------ Extracted data
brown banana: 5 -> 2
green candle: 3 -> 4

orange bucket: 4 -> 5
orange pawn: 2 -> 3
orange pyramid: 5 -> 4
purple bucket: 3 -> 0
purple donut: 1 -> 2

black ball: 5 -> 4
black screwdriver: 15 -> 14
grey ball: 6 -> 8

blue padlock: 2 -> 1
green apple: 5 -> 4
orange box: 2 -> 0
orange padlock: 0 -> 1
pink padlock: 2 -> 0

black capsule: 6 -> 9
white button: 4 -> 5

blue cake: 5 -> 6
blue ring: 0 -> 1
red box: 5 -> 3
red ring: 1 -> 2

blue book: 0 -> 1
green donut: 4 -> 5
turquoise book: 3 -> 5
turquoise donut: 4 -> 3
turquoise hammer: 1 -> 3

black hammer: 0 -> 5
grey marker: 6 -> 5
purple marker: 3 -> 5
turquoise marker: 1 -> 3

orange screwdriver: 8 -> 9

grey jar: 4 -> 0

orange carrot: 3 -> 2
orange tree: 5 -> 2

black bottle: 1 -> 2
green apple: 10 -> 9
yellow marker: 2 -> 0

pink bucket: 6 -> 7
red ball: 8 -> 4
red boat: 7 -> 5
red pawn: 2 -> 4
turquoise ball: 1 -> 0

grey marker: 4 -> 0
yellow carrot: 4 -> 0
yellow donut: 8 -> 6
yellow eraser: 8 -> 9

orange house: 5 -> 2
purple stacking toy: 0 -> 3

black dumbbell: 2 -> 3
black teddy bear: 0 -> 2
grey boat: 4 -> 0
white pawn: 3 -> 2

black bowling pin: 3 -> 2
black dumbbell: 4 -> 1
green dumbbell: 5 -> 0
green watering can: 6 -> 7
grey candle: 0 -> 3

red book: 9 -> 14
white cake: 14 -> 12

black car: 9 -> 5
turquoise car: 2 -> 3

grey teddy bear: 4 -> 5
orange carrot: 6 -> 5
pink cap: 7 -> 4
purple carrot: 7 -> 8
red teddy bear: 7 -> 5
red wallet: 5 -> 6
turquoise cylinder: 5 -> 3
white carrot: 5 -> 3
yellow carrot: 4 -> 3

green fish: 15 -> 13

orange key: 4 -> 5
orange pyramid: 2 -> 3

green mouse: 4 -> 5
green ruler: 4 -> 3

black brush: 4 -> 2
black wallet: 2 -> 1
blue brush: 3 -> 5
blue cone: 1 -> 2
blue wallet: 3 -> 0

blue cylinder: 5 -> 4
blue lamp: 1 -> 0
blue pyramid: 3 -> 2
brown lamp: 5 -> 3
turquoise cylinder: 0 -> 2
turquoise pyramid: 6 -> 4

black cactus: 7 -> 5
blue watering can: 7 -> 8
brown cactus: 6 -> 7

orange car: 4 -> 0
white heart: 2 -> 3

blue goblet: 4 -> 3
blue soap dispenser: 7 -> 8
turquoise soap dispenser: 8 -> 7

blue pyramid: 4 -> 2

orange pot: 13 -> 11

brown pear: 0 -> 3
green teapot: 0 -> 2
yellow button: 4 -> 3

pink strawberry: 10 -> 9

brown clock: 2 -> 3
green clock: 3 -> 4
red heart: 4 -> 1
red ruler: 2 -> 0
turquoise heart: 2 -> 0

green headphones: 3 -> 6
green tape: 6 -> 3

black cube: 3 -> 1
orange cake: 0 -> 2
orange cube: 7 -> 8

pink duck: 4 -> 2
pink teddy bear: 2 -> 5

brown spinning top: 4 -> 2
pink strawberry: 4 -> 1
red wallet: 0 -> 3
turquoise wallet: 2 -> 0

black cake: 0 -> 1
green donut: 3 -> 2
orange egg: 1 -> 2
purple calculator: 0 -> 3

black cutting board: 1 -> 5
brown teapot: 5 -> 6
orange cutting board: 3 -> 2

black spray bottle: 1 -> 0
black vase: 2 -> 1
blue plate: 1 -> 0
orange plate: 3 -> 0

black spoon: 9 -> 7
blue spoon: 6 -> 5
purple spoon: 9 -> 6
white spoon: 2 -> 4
------------
= Your task =
Working from the records above, write out verbatim only the lines from the line containing "orange pyramid: 5 -> 4" through the line containing "green tape: 6 -> 3".

= Output =
orange pyramid: 5 -> 4
purple bucket: 3 -> 0
purple donut: 1 -> 2

black ball: 5 -> 4
black screwdriver: 15 -> 14
grey ball: 6 -> 8

blue padlock: 2 -> 1
green apple: 5 -> 4
orange box: 2 -> 0
orange padlock: 0 -> 1
pink padlock: 2 -> 0

black capsule: 6 -> 9
white button: 4 -> 5

blue cake: 5 -> 6
blue ring: 0 -> 1
red box: 5 -> 3
red ring: 1 -> 2

blue book: 0 -> 1
green donut: 4 -> 5
turquoise book: 3 -> 5
turquoise donut: 4 -> 3
turquoise hammer: 1 -> 3

black hammer: 0 -> 5
grey marker: 6 -> 5
purple marker: 3 -> 5
turquoise marker: 1 -> 3

orange screwdriver: 8 -> 9

grey jar: 4 -> 0

orange carrot: 3 -> 2
orange tree: 5 -> 2

black bottle: 1 -> 2
green apple: 10 -> 9
yellow marker: 2 -> 0

pink bucket: 6 -> 7
red ball: 8 -> 4
red boat: 7 -> 5
red pawn: 2 -> 4
turquoise ball: 1 -> 0

grey marker: 4 -> 0
yellow carrot: 4 -> 0
yellow donut: 8 -> 6
yellow eraser: 8 -> 9

orange house: 5 -> 2
purple stacking toy: 0 -> 3

black dumbbell: 2 -> 3
black teddy bear: 0 -> 2
grey boat: 4 -> 0
white pawn: 3 -> 2

black bowling pin: 3 -> 2
black dumbbell: 4 -> 1
green dumbbell: 5 -> 0
green watering can: 6 -> 7
grey candle: 0 -> 3

red book: 9 -> 14
white cake: 14 -> 12

black car: 9 -> 5
turquoise car: 2 -> 3

grey teddy bear: 4 -> 5
orange carrot: 6 -> 5
pink cap: 7 -> 4
purple carrot: 7 -> 8
red teddy bear: 7 -> 5
red wallet: 5 -> 6
turquoise cylinder: 5 -> 3
white carrot: 5 -> 3
yellow carrot: 4 -> 3

green fish: 15 -> 13

orange key: 4 -> 5
orange pyramid: 2 -> 3

green mouse: 4 -> 5
green ruler: 4 -> 3

black brush: 4 -> 2
black wallet: 2 -> 1
blue brush: 3 -> 5
blue cone: 1 -> 2
blue wallet: 3 -> 0

blue cylinder: 5 -> 4
blue lamp: 1 -> 0
blue pyramid: 3 -> 2
brown lamp: 5 -> 3
turquoise cylinder: 0 -> 2
turquoise pyramid: 6 -> 4

black cactus: 7 -> 5
blue watering can: 7 -> 8
brown cactus: 6 -> 7

orange car: 4 -> 0
white heart: 2 -> 3

blue goblet: 4 -> 3
blue soap dispenser: 7 -> 8
turquoise soap dispenser: 8 -> 7

blue pyramid: 4 -> 2

orange pot: 13 -> 11

brown pear: 0 -> 3
green teapot: 0 -> 2
yellow button: 4 -> 3

pink strawberry: 10 -> 9

brown clock: 2 -> 3
green clock: 3 -> 4
red heart: 4 -> 1
red ruler: 2 -> 0
turquoise heart: 2 -> 0

green headphones: 3 -> 6
green tape: 6 -> 3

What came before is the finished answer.